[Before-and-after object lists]
━━━
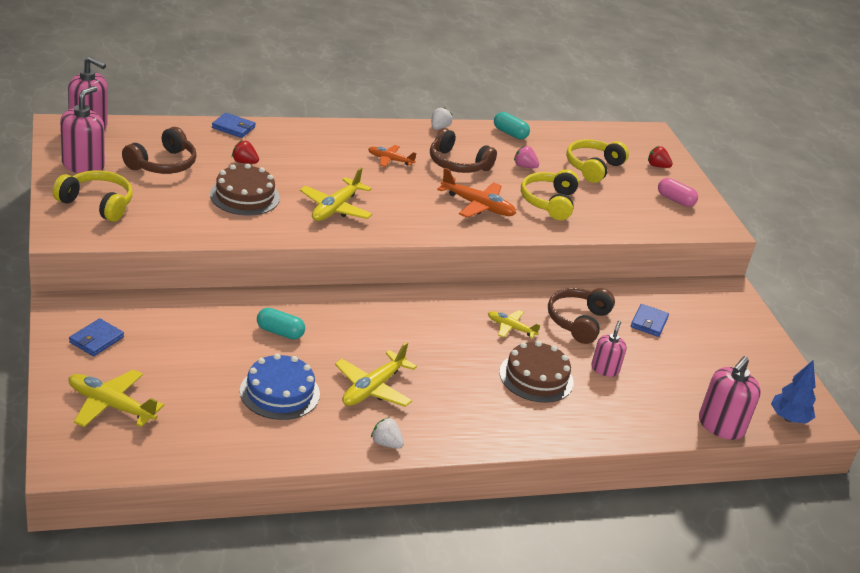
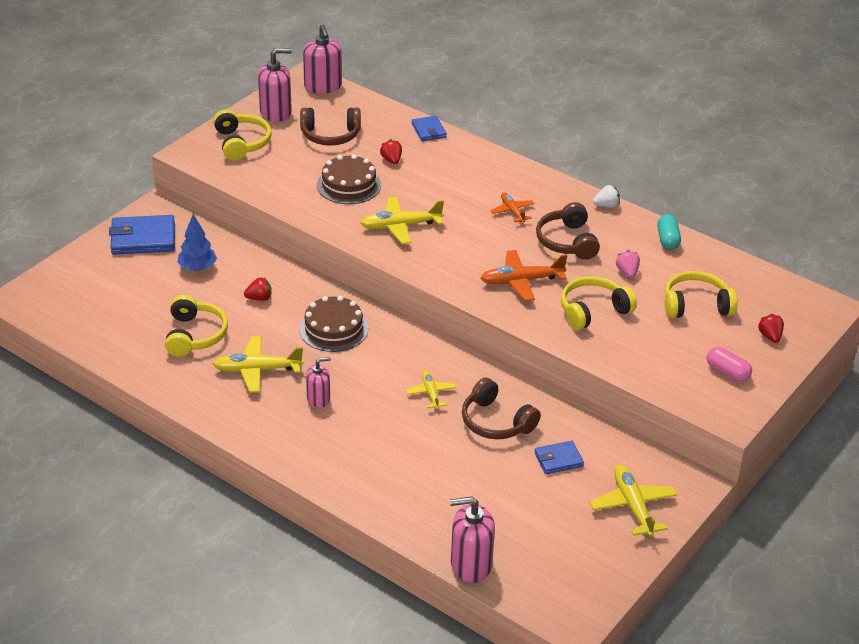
camera: 55 degrees right, 5 degrees up
(96, 340) = (143, 238): blue wallet -> blue wallet, size x1.75
(111, 406) = (89, 282): yellow plane -> yellow plane (632, 506)
(279, 392) = (195, 335): blue cake -> yellow headphones
(280, 332) = (259, 298): turquoise capsule -> red strawberry
(386, 443) = (205, 408): white strawberry -> none
(477, 205) = (521, 281): orange plane -> orange plane turned 90 degrees clockwise
(536, 377) = (386, 437): brown cake -> brown cake (333, 329)
(578, 321) = (496, 422): brown headphones -> brown headphones turned 120 degrees counterclockwise
(605, 369) = (452, 466): pink soap dispenser -> pink soap dispenser (318, 399)
(675, 200) = (727, 372): pink capsule -> pink capsule turned 45 degrees counterclockwise
(789, 418) = (543, 601): blue tree -> blue tree (197, 268)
━━━
**Exercise instructions:** If a line in the records includes "strawberry", it counts toward the total; report that total by itself.

**Answer to this task:** 2